Version comparison data
[Start of section]
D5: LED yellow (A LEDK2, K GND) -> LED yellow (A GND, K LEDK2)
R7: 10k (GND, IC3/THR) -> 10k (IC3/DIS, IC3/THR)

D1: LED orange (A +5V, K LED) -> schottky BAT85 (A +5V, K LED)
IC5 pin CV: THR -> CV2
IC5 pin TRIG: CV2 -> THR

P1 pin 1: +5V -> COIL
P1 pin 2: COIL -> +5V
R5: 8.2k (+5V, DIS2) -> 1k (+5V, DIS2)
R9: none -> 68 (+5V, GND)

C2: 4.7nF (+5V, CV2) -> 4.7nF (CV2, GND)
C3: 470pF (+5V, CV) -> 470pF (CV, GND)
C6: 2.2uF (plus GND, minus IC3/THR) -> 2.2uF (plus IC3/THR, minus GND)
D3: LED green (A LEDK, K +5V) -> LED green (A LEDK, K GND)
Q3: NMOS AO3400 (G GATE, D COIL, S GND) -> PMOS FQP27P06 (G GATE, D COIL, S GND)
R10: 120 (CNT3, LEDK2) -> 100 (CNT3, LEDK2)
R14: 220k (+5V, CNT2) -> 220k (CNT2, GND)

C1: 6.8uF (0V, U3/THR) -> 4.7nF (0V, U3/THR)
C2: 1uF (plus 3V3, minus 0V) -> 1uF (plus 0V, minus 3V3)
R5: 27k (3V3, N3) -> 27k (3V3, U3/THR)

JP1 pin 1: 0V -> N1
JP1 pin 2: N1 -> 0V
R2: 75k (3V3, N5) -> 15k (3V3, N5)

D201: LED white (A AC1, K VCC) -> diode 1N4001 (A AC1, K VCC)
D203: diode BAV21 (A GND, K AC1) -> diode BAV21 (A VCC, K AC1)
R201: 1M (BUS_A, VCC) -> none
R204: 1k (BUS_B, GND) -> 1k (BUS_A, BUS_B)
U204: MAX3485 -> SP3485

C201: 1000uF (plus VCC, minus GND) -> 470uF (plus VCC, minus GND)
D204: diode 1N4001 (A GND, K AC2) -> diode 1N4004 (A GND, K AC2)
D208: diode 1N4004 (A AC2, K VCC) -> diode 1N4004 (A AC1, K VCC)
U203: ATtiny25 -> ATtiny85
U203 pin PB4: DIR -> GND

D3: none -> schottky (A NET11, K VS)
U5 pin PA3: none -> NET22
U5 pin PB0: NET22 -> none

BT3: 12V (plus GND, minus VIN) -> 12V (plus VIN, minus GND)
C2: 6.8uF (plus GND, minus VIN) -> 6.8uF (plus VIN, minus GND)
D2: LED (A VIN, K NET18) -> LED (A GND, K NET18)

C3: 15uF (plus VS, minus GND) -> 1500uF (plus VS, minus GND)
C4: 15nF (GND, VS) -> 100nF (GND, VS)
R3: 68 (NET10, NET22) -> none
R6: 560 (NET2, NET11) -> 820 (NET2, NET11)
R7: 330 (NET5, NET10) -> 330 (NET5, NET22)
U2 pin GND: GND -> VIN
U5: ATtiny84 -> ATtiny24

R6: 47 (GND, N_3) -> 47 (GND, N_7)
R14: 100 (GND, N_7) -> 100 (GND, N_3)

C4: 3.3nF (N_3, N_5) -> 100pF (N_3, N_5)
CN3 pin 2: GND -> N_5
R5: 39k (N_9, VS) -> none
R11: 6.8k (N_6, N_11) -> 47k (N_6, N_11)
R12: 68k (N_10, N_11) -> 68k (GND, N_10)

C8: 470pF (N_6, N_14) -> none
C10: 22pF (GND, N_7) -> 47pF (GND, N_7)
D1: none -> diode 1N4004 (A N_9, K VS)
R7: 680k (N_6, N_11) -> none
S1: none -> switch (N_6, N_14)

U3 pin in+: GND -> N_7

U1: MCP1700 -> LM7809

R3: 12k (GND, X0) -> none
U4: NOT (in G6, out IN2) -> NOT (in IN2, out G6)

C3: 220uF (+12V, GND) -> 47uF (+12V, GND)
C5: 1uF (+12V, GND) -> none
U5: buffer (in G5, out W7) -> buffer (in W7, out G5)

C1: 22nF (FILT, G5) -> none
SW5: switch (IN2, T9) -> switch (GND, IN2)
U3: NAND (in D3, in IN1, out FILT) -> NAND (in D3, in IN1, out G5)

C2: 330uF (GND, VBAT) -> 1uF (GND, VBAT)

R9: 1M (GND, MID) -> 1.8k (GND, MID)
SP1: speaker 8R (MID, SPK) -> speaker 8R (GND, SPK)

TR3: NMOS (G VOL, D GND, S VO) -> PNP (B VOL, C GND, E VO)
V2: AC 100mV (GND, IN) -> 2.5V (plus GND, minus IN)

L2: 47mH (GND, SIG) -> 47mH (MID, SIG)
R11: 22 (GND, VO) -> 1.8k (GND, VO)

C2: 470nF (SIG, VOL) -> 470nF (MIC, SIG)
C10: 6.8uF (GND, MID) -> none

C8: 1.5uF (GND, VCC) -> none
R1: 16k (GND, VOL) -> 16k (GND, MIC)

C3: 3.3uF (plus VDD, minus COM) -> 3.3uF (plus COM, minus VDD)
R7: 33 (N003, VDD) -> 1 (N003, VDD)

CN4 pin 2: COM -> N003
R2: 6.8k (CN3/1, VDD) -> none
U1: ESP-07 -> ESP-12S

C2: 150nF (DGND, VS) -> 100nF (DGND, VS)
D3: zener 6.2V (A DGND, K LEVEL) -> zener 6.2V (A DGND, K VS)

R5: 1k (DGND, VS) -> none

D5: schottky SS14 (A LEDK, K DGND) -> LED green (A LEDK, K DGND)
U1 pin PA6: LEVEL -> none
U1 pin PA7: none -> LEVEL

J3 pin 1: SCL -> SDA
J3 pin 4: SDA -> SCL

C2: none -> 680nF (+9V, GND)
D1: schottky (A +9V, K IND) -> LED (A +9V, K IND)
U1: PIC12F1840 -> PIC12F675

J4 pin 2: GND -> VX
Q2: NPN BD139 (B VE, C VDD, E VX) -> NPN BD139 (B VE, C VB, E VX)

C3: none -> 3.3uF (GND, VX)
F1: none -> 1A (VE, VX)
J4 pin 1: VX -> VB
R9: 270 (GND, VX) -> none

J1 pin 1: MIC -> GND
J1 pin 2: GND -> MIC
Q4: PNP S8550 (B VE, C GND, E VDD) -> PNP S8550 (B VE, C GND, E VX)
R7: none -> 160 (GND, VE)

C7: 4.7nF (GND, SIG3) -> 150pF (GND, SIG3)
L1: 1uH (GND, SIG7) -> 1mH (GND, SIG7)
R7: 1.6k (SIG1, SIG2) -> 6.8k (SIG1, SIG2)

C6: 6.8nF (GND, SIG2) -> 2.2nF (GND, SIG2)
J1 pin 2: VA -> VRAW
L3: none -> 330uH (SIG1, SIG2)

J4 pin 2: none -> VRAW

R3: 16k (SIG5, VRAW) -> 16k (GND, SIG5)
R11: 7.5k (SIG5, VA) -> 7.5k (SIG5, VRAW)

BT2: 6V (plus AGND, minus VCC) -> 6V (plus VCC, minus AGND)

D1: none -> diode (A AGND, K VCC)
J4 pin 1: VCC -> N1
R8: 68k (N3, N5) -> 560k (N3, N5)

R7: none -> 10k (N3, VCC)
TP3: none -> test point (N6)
[End of section]
**The task**
Retype exactly the lines above, from the one with "D1: none -> diode 1N4004 (A N_9, K VS)" through the one with "C8: 1.5uF (GND, VCC) -> none", inclusive.

**Answer to this exercise**
D1: none -> diode 1N4004 (A N_9, K VS)
R7: 680k (N_6, N_11) -> none
S1: none -> switch (N_6, N_14)

U3 pin in+: GND -> N_7

U1: MCP1700 -> LM7809

R3: 12k (GND, X0) -> none
U4: NOT (in G6, out IN2) -> NOT (in IN2, out G6)

C3: 220uF (+12V, GND) -> 47uF (+12V, GND)
C5: 1uF (+12V, GND) -> none
U5: buffer (in G5, out W7) -> buffer (in W7, out G5)

C1: 22nF (FILT, G5) -> none
SW5: switch (IN2, T9) -> switch (GND, IN2)
U3: NAND (in D3, in IN1, out FILT) -> NAND (in D3, in IN1, out G5)

C2: 330uF (GND, VBAT) -> 1uF (GND, VBAT)

R9: 1M (GND, MID) -> 1.8k (GND, MID)
SP1: speaker 8R (MID, SPK) -> speaker 8R (GND, SPK)

TR3: NMOS (G VOL, D GND, S VO) -> PNP (B VOL, C GND, E VO)
V2: AC 100mV (GND, IN) -> 2.5V (plus GND, minus IN)

L2: 47mH (GND, SIG) -> 47mH (MID, SIG)
R11: 22 (GND, VO) -> 1.8k (GND, VO)

C2: 470nF (SIG, VOL) -> 470nF (MIC, SIG)
C10: 6.8uF (GND, MID) -> none

C8: 1.5uF (GND, VCC) -> none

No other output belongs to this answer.